(Records to process)
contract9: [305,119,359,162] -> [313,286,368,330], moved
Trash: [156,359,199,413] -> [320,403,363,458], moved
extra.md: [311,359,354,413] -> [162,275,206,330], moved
(End Records to process)
(Records to process)
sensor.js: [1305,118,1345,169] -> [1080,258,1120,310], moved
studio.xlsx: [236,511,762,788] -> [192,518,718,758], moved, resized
(End Records to process)
There is a run of lines above from the one with "sensor.js: [1305,118,1345,169] ->" to the one with "studio.xlsx: [236,511,762,788] ->"; print exactly that run, both ends included, and nothing else.

sensor.js: [1305,118,1345,169] -> [1080,258,1120,310], moved
studio.xlsx: [236,511,762,788] -> [192,518,718,758], moved, resized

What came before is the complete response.